START Information given

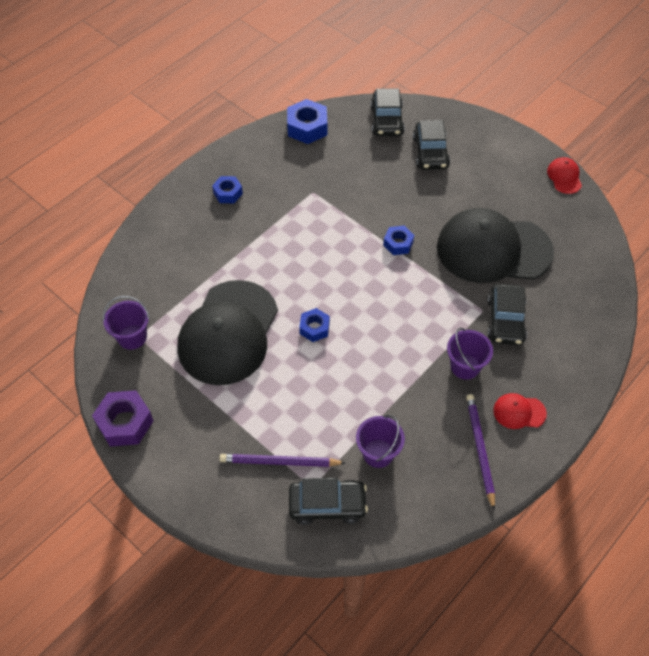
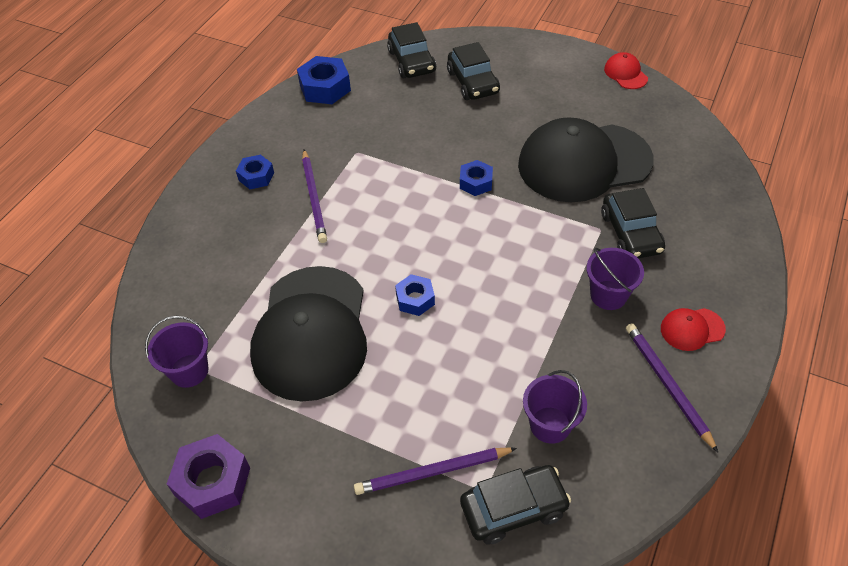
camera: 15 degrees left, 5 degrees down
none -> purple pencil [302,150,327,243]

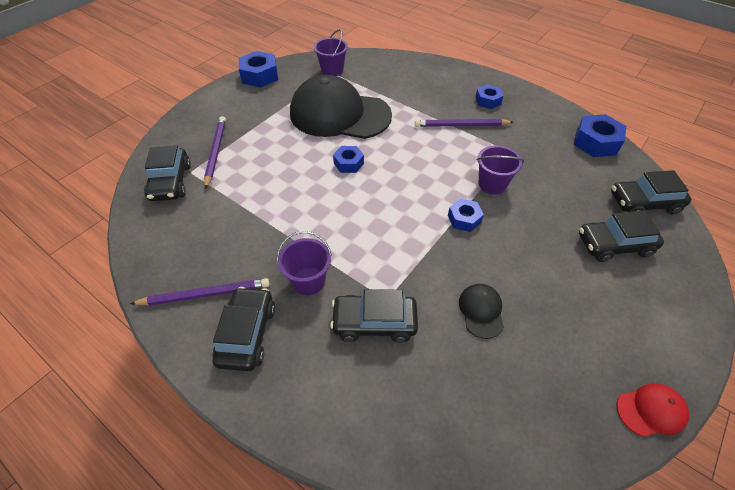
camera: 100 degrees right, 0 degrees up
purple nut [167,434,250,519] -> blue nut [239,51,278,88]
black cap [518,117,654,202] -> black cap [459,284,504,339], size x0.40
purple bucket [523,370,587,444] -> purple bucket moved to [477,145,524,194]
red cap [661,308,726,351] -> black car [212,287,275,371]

END Information given

— Exercise —
Extract the run of lines from the line holding "none -> purple pencil [302,150,327,243]" through the final line of the material above, exactly and inclusively. Leave the pictures behind.

— Solution to this problem —
none -> purple pencil [302,150,327,243]

camera: 100 degrees right, 0 degrees up
purple nut [167,434,250,519] -> blue nut [239,51,278,88]
black cap [518,117,654,202] -> black cap [459,284,504,339], size x0.40
purple bucket [523,370,587,444] -> purple bucket moved to [477,145,524,194]
red cap [661,308,726,351] -> black car [212,287,275,371]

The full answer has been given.